Work to do: Lay out the records as a two-column CSV with the columns word and center, one row per line, putting each value in a single quoted field and replacing any line breaks with spaces. Begin at the line that has "Ricardo [430, 698]" and continue through the end of the records.

::::::

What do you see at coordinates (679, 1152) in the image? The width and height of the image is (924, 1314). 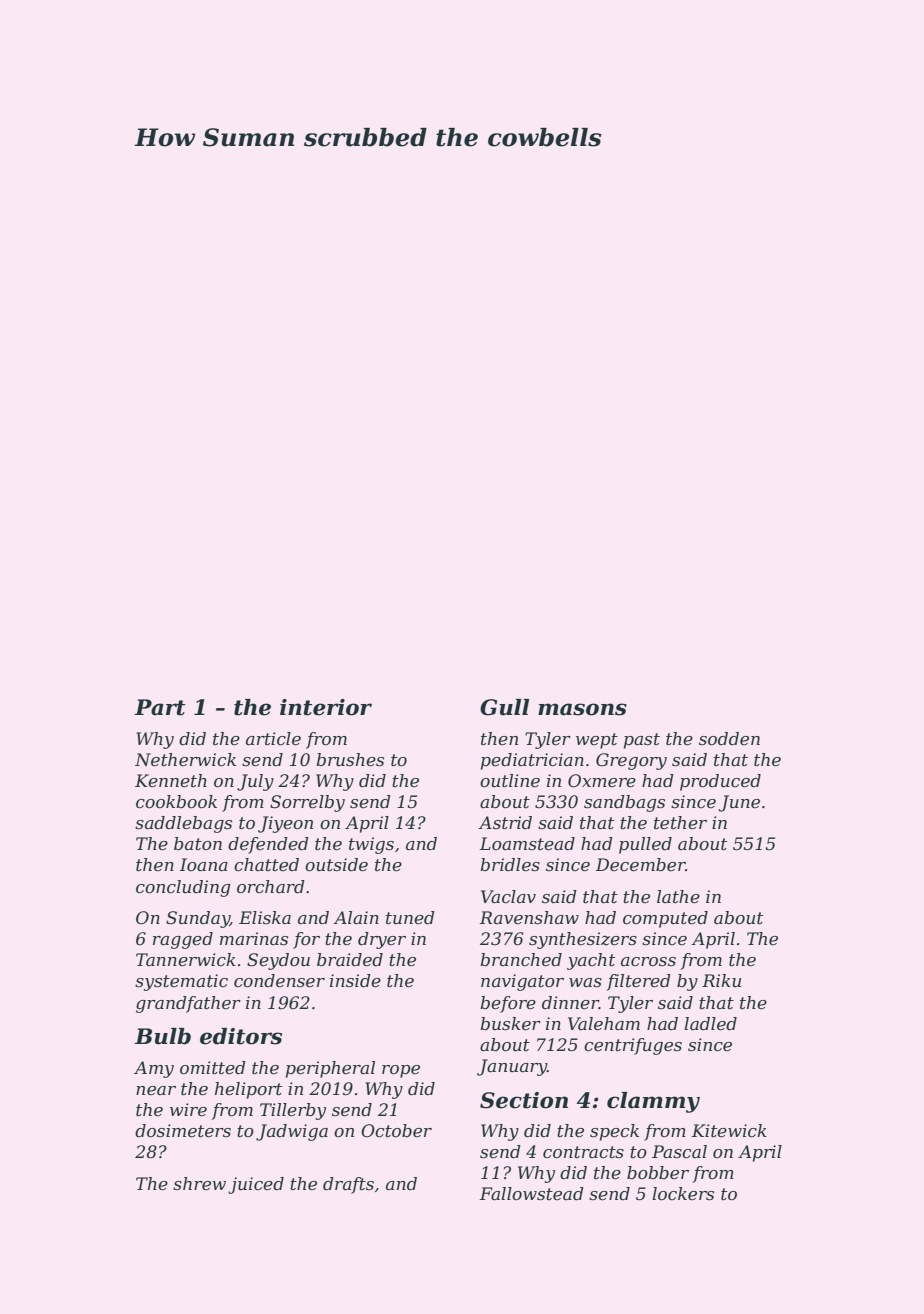 I see `Pascal` at bounding box center [679, 1152].
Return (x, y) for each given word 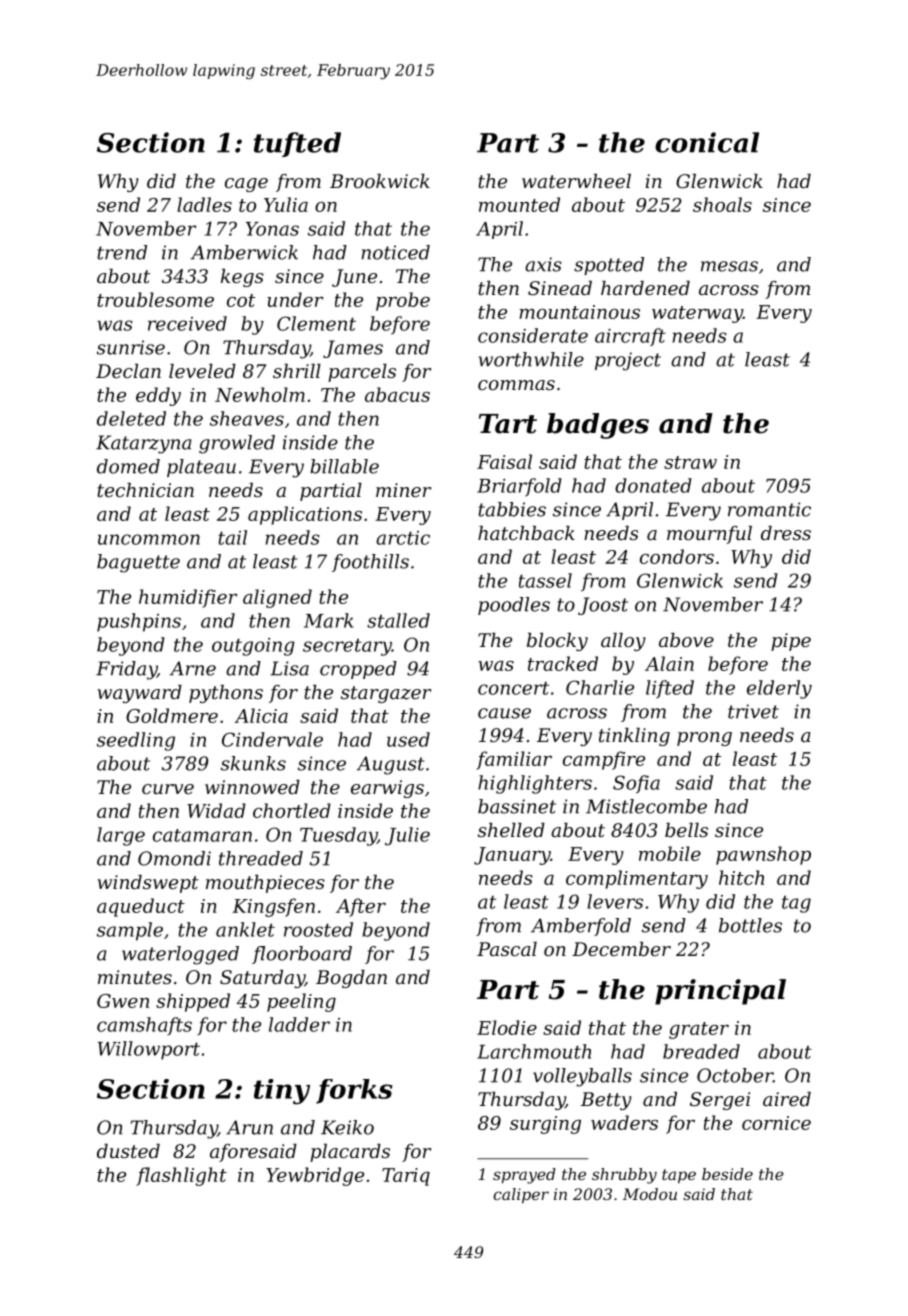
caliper (521, 1196)
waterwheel (576, 181)
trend (122, 252)
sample (130, 931)
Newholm (260, 394)
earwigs (387, 789)
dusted (128, 1151)
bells (686, 830)
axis (543, 264)
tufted (297, 144)
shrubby (624, 1176)
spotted (609, 266)
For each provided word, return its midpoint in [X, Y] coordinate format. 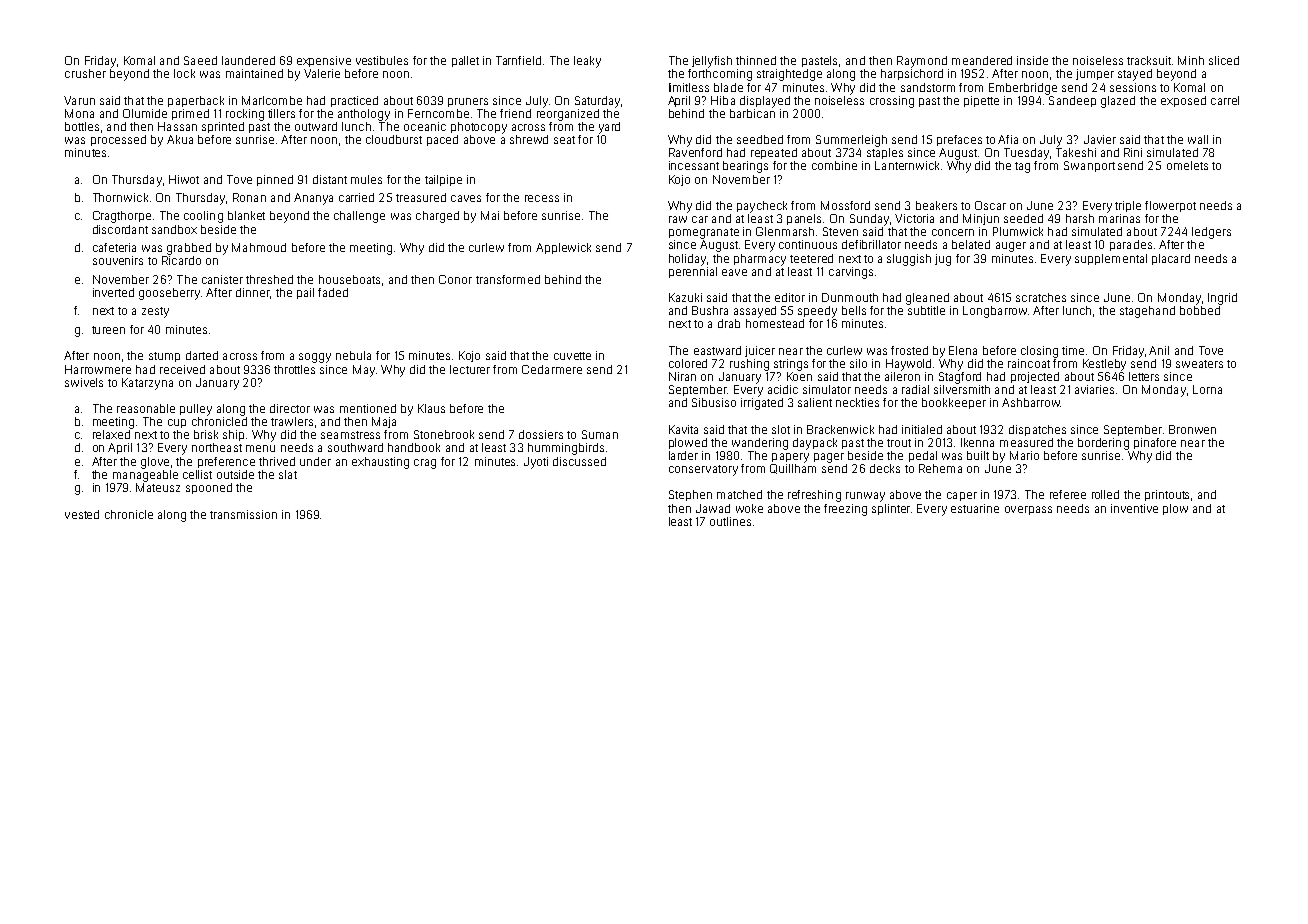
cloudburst [394, 139]
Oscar [990, 205]
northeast [217, 447]
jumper [1095, 74]
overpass [1028, 510]
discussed [579, 461]
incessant [694, 165]
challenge [359, 217]
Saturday [597, 102]
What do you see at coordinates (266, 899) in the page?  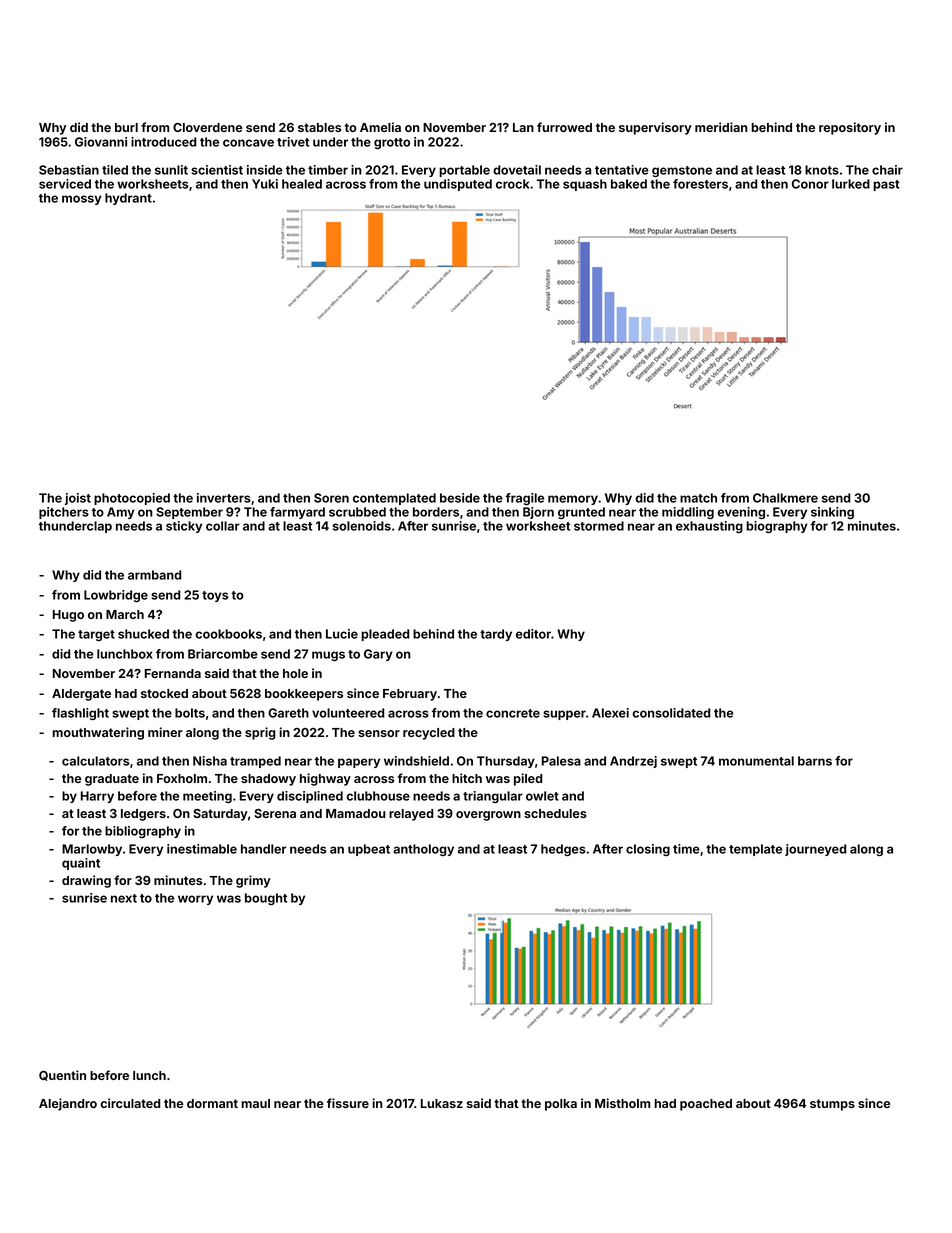 I see `bought` at bounding box center [266, 899].
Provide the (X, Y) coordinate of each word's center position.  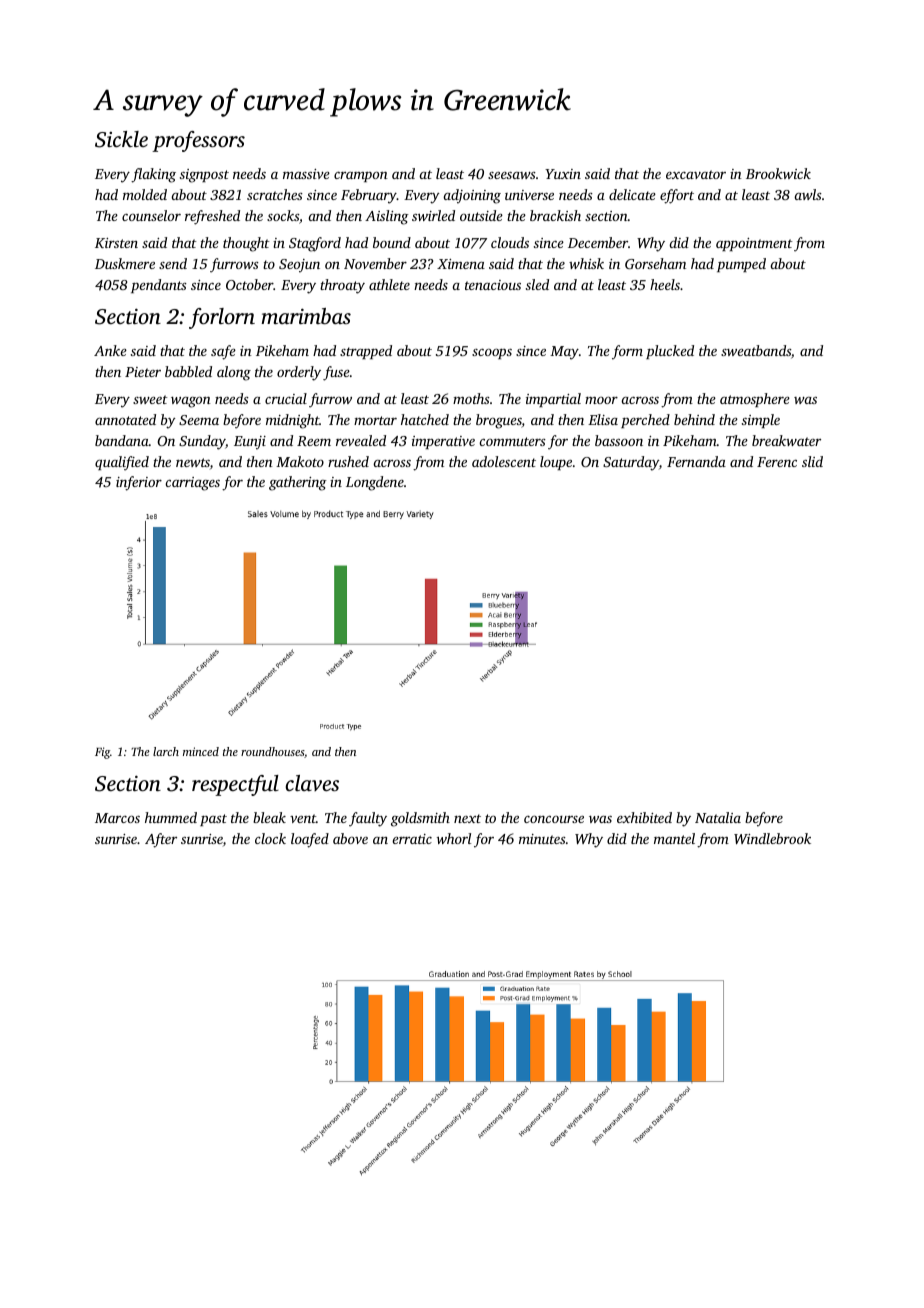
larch (166, 751)
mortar (375, 420)
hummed (171, 817)
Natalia (718, 817)
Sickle (121, 139)
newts (193, 462)
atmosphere (755, 400)
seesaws (512, 175)
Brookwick (778, 173)
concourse (554, 819)
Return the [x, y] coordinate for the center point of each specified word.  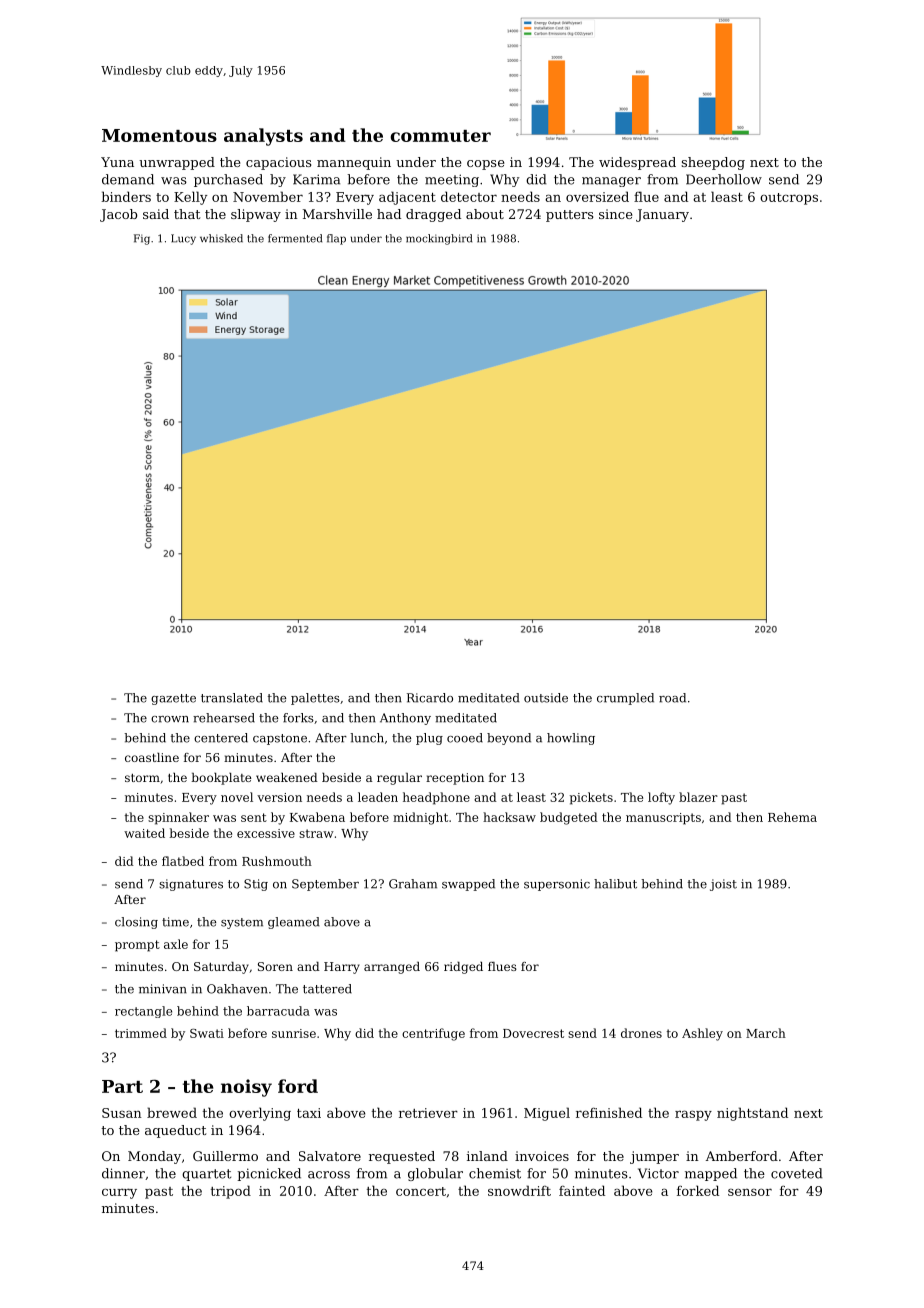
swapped [468, 885]
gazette [173, 699]
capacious [279, 163]
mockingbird [439, 239]
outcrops [789, 199]
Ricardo [430, 698]
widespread [637, 163]
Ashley [702, 1034]
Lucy [183, 239]
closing [136, 923]
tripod [231, 1192]
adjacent [407, 198]
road [672, 698]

::::::

Written response:
word,center
"Ricardo","[430, 698]"
"widespread","[637, 163]"
"Ashley","[702, 1034]"
"Lucy","[183, 239]"
"closing","[136, 923]"
"tripod","[231, 1192]"
"adjacent","[407, 198]"
"road","[672, 698]"